>>>
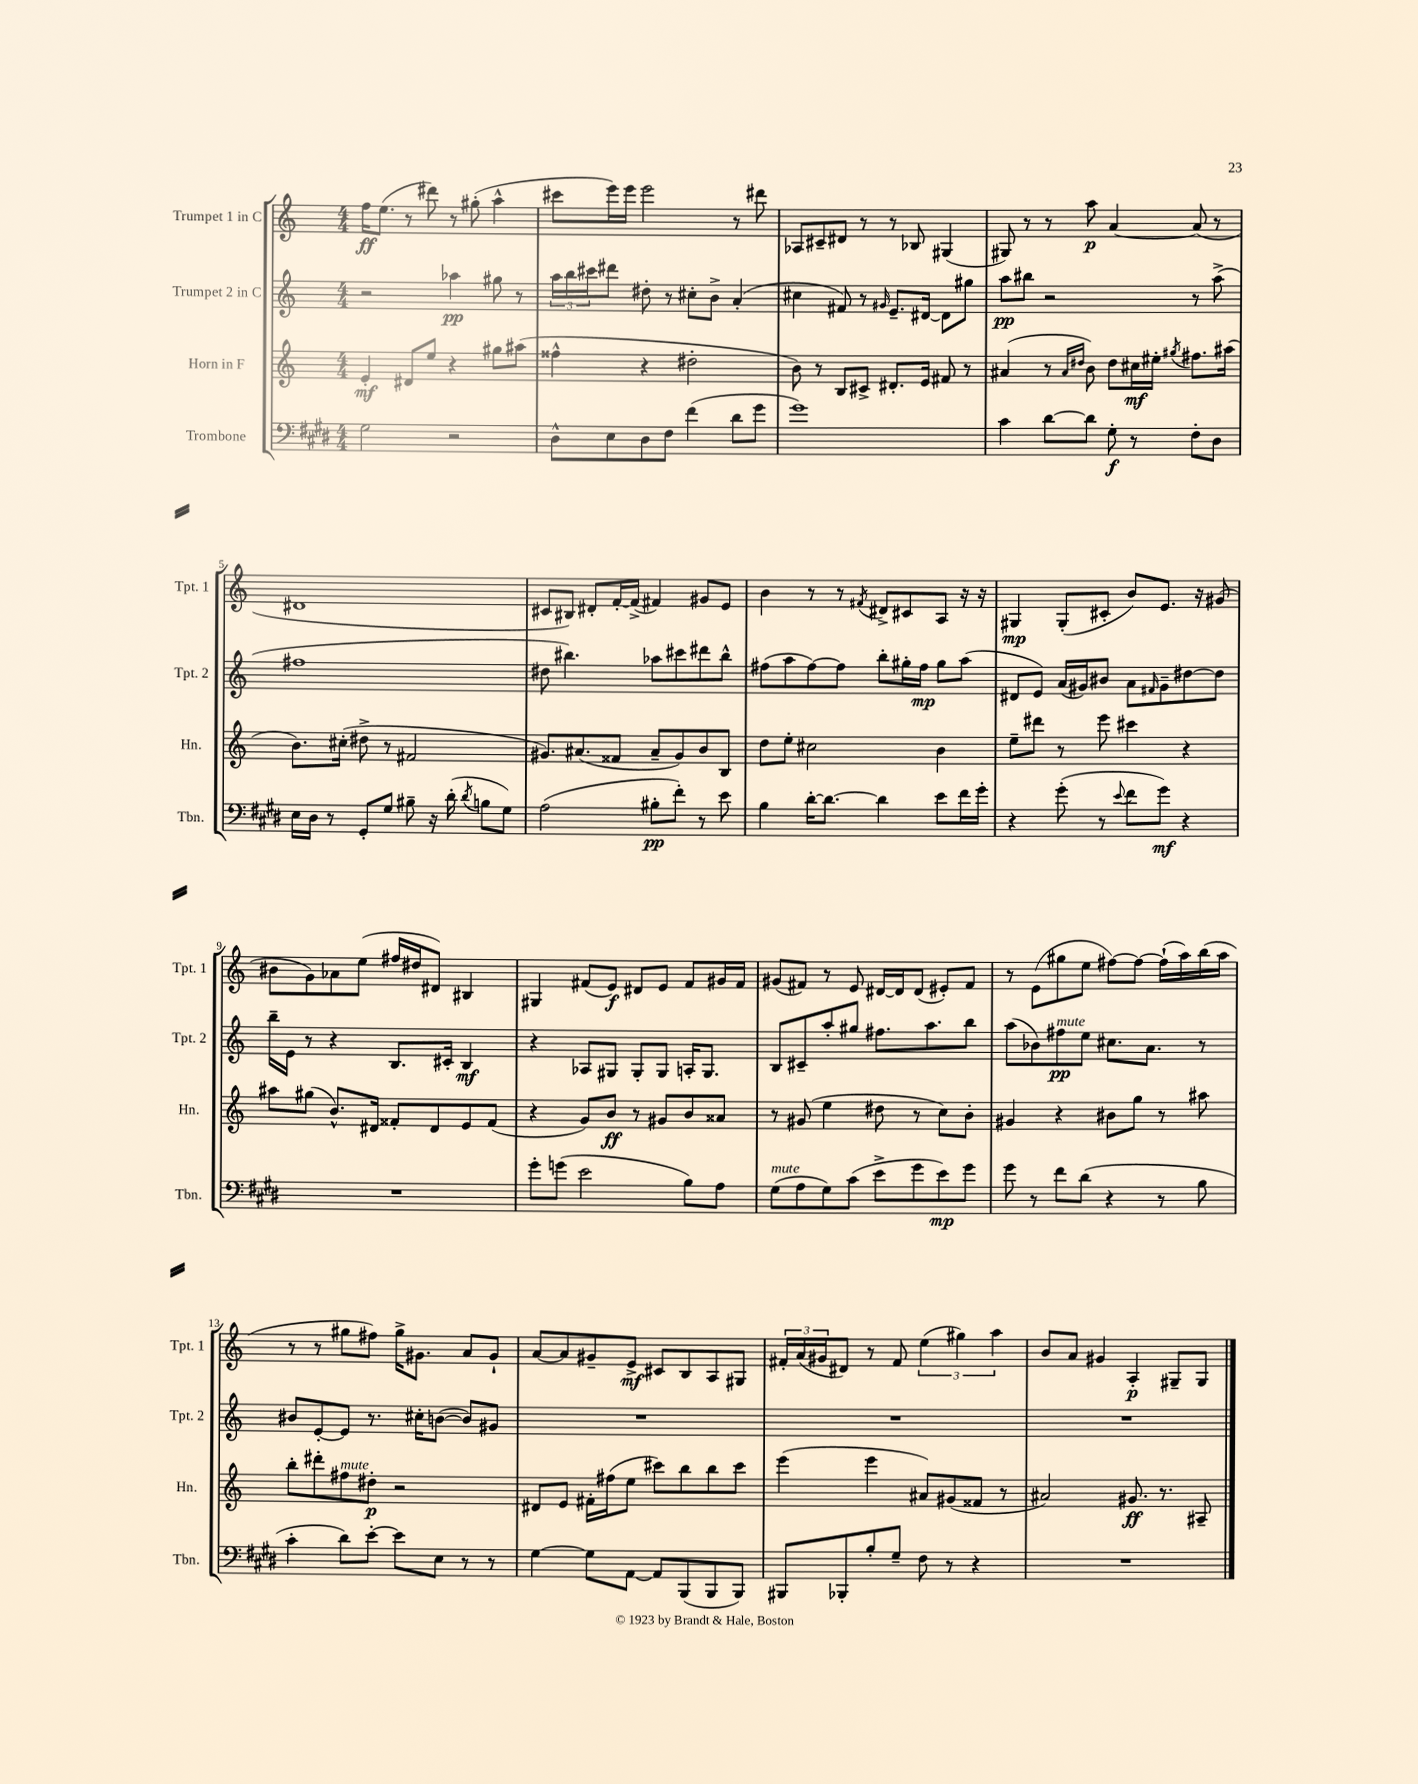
<<
\new StaffGroup <<
\new Staff = "s0" \with { instrumentName = "Trumpet 1 in C" shortInstrumentName = "Tpt. 1" } {
    \clef treble \key c \major \numericTimeSignature \time 4/4
    f''16\ff e''8.( r8 dis'''8) r8 gis''8-.( a''4-^ |
    cis'''8 e'''16) e'''16 e'''2 r8 dis'''8 |
    aes8 cis'8-- dis'8 r8 r8 bes8 gis4( |
    gis8) r8 r8 a''8\p a'4~ a'8( r8 |
    dis'1 |
    cis'8 bis8) dis'8-. f'16~-. f'16->( fis'4) gis'8 e'8 |
    b'4 r8 r8 \acciaccatura { fis'8 } dis'8-> cis'8 a8 r16 r16 |
    gis4\mp gis8-.( cis'8-. b'8) e'8. r16 gis'8( |
    bis'8 g'8) aes'8 e''8( fis''16 dis''16 dis'8) bis4 |
    gis4 fis'8( e'8\f) dis'8 e'8 fis'8 gis'16 fis'16 |
    gis'8( fis'8) r8 e'8 dis'16~ dis'16 dis'8( eis'8-.) fis'8 |
    r8 e'8( gis''8 e''8 fis''8~) fis''8~ fis''16-!( a''16) b''16( a''16 |
    r8 r8 gis''8 fis''8) gis''16-> gis'8. a'8 gis'8-! |
    a'8~ a'8 gis'8-- e'8->\mf cis'8 b8 a8 gis8 |
    \tuplet 3/2 { fis'16-. a'16( gis'16 } dis'8) r8 fis'8 \tuplet 3/2 { e''4( gis''4) a''4 } |
    b'8 a'8 gis'4 a4-.\p gis8-- gis8 \bar "|." |
}
\new Staff = "s1" \with { instrumentName = "Trumpet 2 in C" shortInstrumentName = "Tpt. 2" } {
    \clef treble \key c \major \numericTimeSignature \time 4/4
    r2 aes''4\pp gis''8 r8 |
    \tuplet 3/2 { a''16 b''16 cis'''16 } dis'''8 dis''8-. r8 cis''8-. b'8-> a'4-.( |
    cis''4 fis'8) r8 \grace { gis'16 } e'8.-- dis'16~ dis'8 gis''8 |
    a''8\pp bis''8 r2 r8 a''8->( |
    fis''1 |
    dis''8 bis''4.) aes''8 cis'''8 dis'''8 bis''8-^ |
    fis''8( a''8 fis''8~) fis''8 b''8-. gis''16-. fis''16\mp gis''8 a''8( |
    dis'8 e'8) a'16( gis'16) bis'8 a'8 \grace { fis'16 } gis'8-- dis''8~ dis''8 |
    b''16-- e'16 r8 r4 b8. cis'16-. b4\mf |
    r4 aes8 gis8 gis8-. gis8 a16-. gis8. |
    b8 cis'8-- a''8-. gis''8 fis''8. a''8. b''8 |
    a''8( bes'8) fis''8\pp^\markup { \italic "mute" } e''8 cis''8. a'8. r8 |
    bis'8 e'8~-. e'8 r8. cis''16-. b'8~( b'8) gis'8 |
    R1 |
    R1 |
    R1 \bar "|." |
}
\new Staff = "s2" \with { instrumentName = "Horn in F" shortInstrumentName = "Hn." } {
    \clef treble \key c \major \numericTimeSignature \time 4/4
    e'4-.\mf dis'8 e''8 r4 gis''8 ais''8( |
    fisis''4-^ r4 dis''2-. |
    b'8) r8 b8 cis'8-> dis'8.-. e'16 fis'8 r8 |
    ais'4( r8 \grace { ais'16 dis''16 } b'8) dis''8 cis''16\mf eis''16-. \acciaccatura { gis''8 } fis''8. ais''16( |
    b'8.) cis''16-.( dis''8-> r8 fis'2 |
    gis'8.) ais'8.( fisis'8 ais'8-- gis'8) b'8 b8 |
    d''8 e''8-. cis''2 b'4 |
    e''8-- dis'''8 r8 e'''8 cis'''4 r4 |
    ais''8 gis''8( b'8.-^) dis'16 fisis'8-. dis'8 e'8 fisis'8( |
    r4 g'8) b'8\ff r8 gis'8 b'8 aisis'8 |
    r8 gis'8( e''4 dis''8 r8 c''8) b'8-. |
    gis'4 r4 bis'8 g''8 r8 ais''8 |
    b''8-. dis'''8-. fis''8^\markup { \italic "mute" } dis''8-.\p r2 |
    dis'8 e'8 fis'16-. fis''16( e''8 cis'''8) b''8 b''8 cis'''8 |
    e'''4( e'''4 ais'8) gis'8( fisis'8 r8 |
    ais'2) gis'8.\ff r8. ais8-- \bar "|." |
}
\new Staff = "s3" \with { instrumentName = "Trombone" shortInstrumentName = "Tbn." } {
    \clef bass \key e \major \numericTimeSignature \time 4/4
    gis2 r2 |
    dis8-^ e8 dis8 fis8 fis'4( dis'8 gis'8 |
    gis'1) |
    cis'4 dis'8~ dis'8 gis8-.\f r8 fis8-. dis8 |
    e16 dis16 r8 gis,8-. gis8 bis8-- r16 dis'16-.( \acciaccatura { dis'8 } b8 gis8) |
    a2( bis8-.\pp fis'8-.) r8 e'8 |
    b4 dis'16~-. dis'8.~ dis'4 e'8 fis'16 gis'16-. |
    r4 gis'8-.( r8 \appoggiatura { e'8 } fis'8 gis'8\mf) r4 |
    R1 |
    gis'8-. g'8( e'2 b8) a8 |
    gis8^\markup { \italic "mute" }( a8 gis8) cis'8( e'8-> gis'8 e'8\mp) gis'8 |
    gis'8 r8 fis'8 dis'8( r4 r8 b8 |
    cis'4-. dis'8) e'8~-. e'8 e8 r8 r8 |
    gis4~ gis8 a,8~ a,8 b,,8( b,,8 b,,8) |
    bis,,8 bes,,8-. b8-. gis8-- fis8 r8 r4 |
    R1 \bar "|." |
}
>>
>>
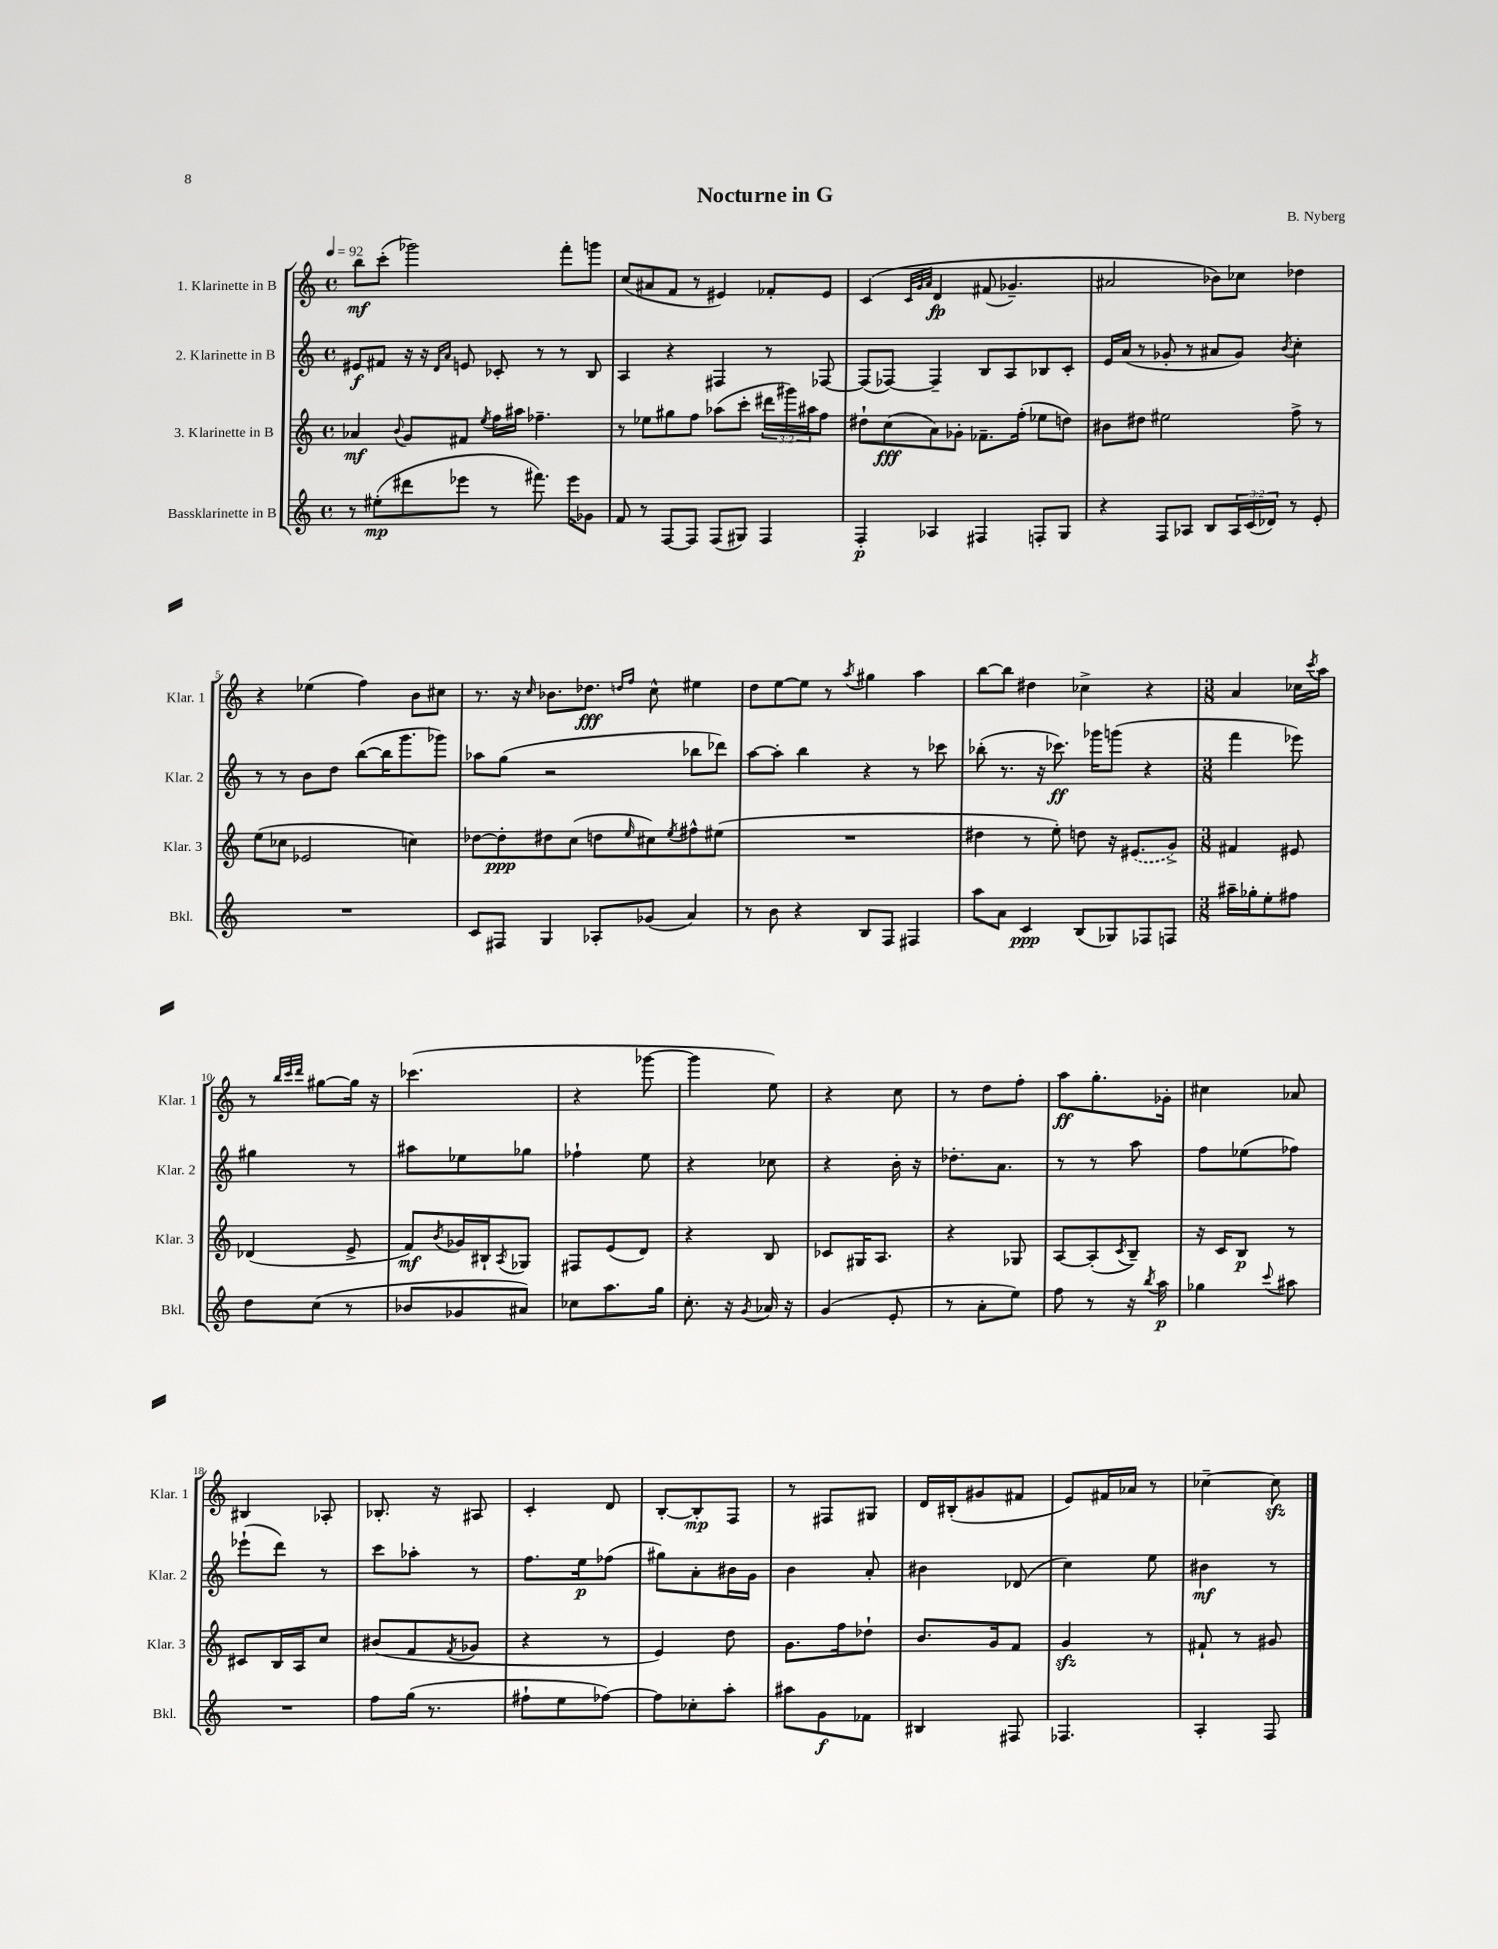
<<<
Exercise goal: Please reproduce the records verbatim from their beginning through the line containing "r4 aes8 gis8 gis8-. gis8 a16-. gis8. |", including that line, and omit the pictures.

Output of the task:
<<
\new StaffGroup <<
\new Staff = "s0" \with { instrumentName = "Trumpet 1 in C" shortInstrumentName = "Tpt. 1" } {
    \clef treble \key c \major \numericTimeSignature \time 4/4
    f''16\ff e''8.( r8 dis'''8) r8 gis''8-.( a''4-^ |
    cis'''8 e'''16) e'''16 e'''2 r8 dis'''8 |
    aes8 cis'8-- dis'8 r8 r8 bes8 gis4( |
    gis8) r8 r8 a''8\p a'4~ a'8( r8 |
    dis'1 |
    cis'8 bis8) dis'8-. f'16~-. f'16->( fis'4) gis'8 e'8 |
    b'4 r8 r8 \acciaccatura { fis'8 } dis'8-> cis'8 a8 r16 r16 |
    gis4\mp gis8-.( cis'8-. b'8) e'8. r16 gis'8( |
    bis'8 g'8) aes'8 e''8( fis''16 dis''16 dis'8) bis4 |
    gis4 fis'8( e'8\f) dis'8 e'8 fis'8 gis'16 fis'16 |
    gis'8( fis'8) r8 e'8 dis'16~ dis'16 dis'8( eis'8-.) fis'8 |
    r8 e'8( gis''8 e''8 fis''8~) fis''8~ fis''16-!( a''16) b''16( a''16 |
    r8 r8 gis''8 fis''8) gis''16-> gis'8. a'8 gis'8-! |
    a'8~ a'8 gis'8-- e'8->\mf cis'8 b8 a8 gis8 |
    \tuplet 3/2 { fis'16-. a'16( gis'16 } dis'8) r8 fis'8 \tuplet 3/2 { e''4( gis''4) a''4 } |
    b'8 a'8 gis'4 a4-.\p gis8-- gis8 \bar "|." |
}
\new Staff = "s1" \with { instrumentName = "Trumpet 2 in C" shortInstrumentName = "Tpt. 2" } {
    \clef treble \key c \major \numericTimeSignature \time 4/4
    r2 aes''4\pp gis''8 r8 |
    \tuplet 3/2 { a''16 b''16 cis'''16 } dis'''8 dis''8-. r8 cis''8-. b'8-> a'4-.( |
    cis''4 fis'8) r8 \grace { gis'16 } e'8.-- dis'16~ dis'8 gis''8 |
    a''8\pp bis''8 r2 r8 a''8->( |
    fis''1 |
    dis''8 bis''4.) aes''8 cis'''8 dis'''8 bis''8-^ |
    fis''8( a''8 fis''8~) fis''8 b''8-. gis''16-. fis''16\mp gis''8 a''8( |
    dis'8 e'8) a'16( gis'16) bis'8 a'8 \grace { fis'16 } gis'8-- dis''8~ dis''8 |
    b''16-- e'16 r8 r4 b8. cis'16-. b4\mf |
    r4 aes8 gis8 gis8-. gis8 a16-. gis8. |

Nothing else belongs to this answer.